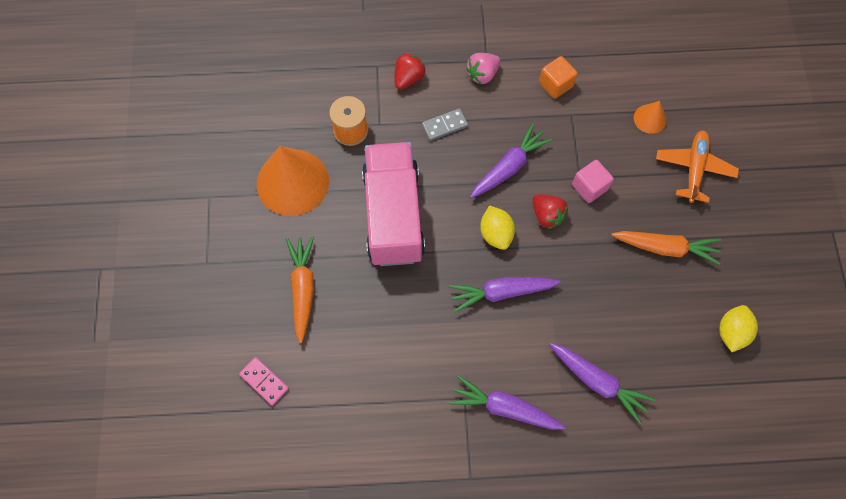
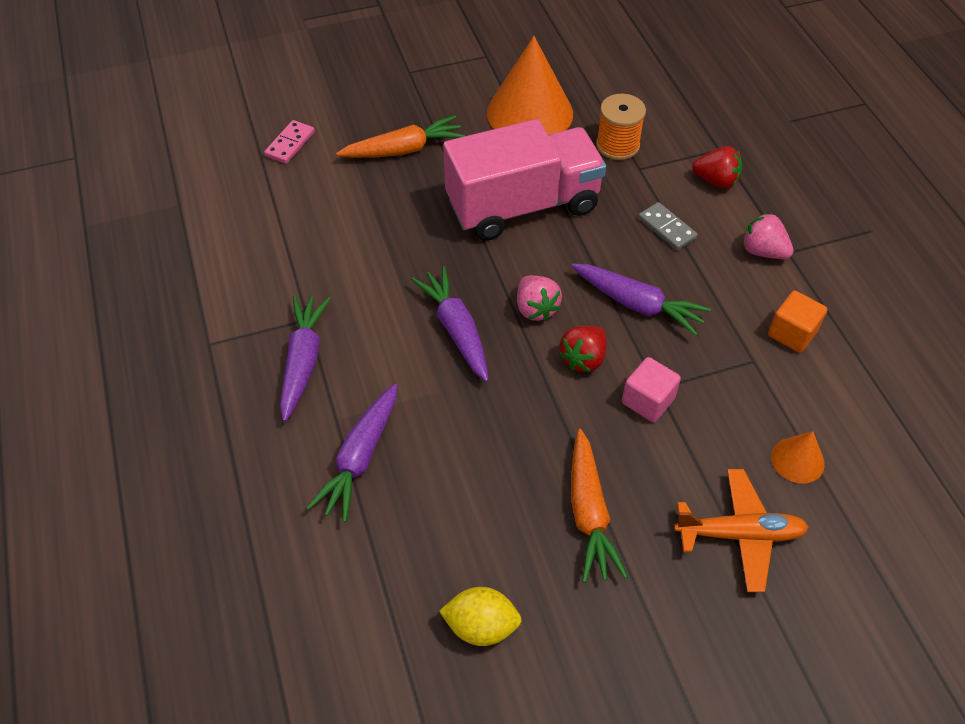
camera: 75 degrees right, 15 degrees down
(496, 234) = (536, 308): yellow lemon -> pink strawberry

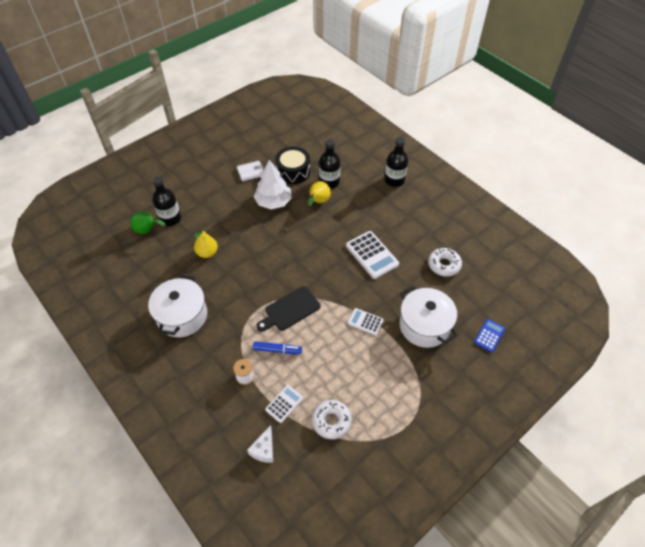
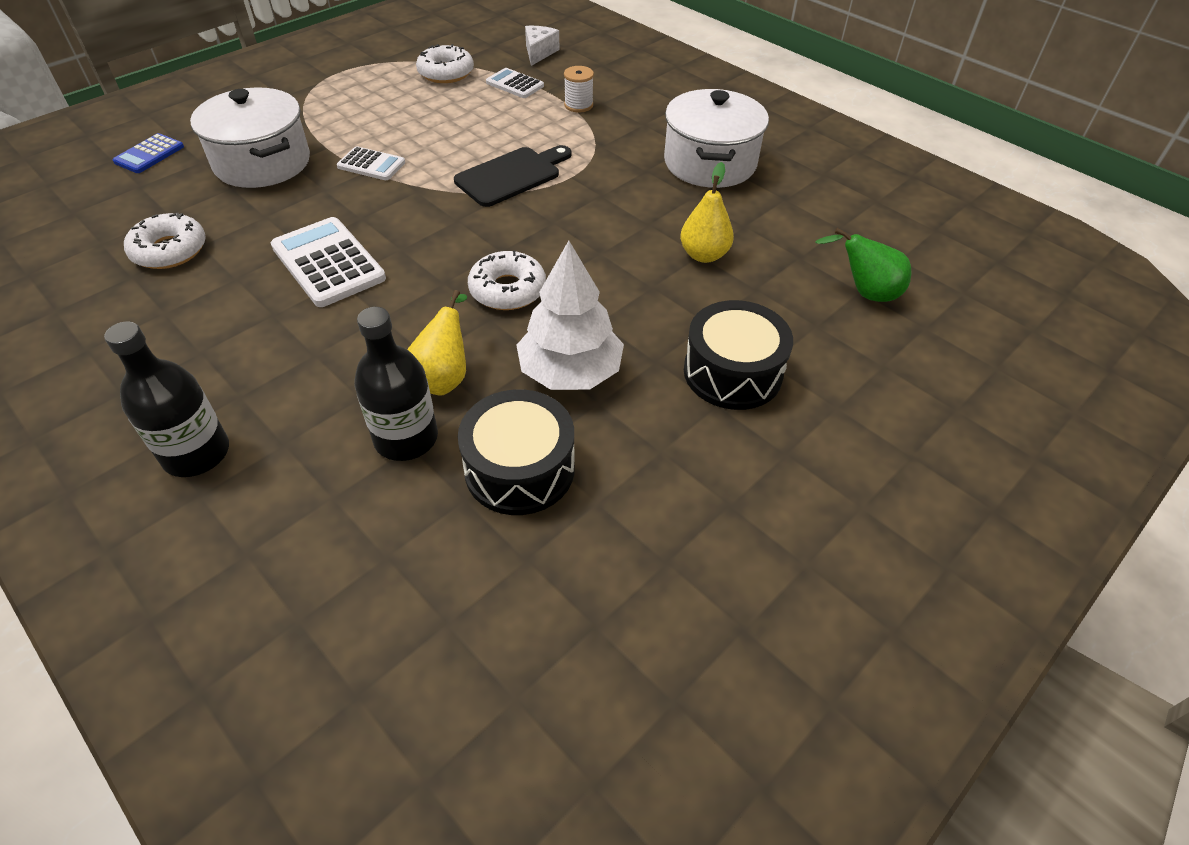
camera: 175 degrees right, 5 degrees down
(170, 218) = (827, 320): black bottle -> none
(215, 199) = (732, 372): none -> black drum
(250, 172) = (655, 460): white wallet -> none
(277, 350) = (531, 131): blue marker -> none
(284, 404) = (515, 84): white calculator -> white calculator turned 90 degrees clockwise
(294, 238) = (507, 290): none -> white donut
-.-.-
(WHAT YOU ARE ASKED TO DO):
Answer with an exact copy of the lines from the one containing "(277, 350) = (531, 131): blue marker -> none" through the end of the entries above, leaving out everything before.

(RESPONSE TO THIS TASK):
(277, 350) = (531, 131): blue marker -> none
(284, 404) = (515, 84): white calculator -> white calculator turned 90 degrees clockwise
(294, 238) = (507, 290): none -> white donut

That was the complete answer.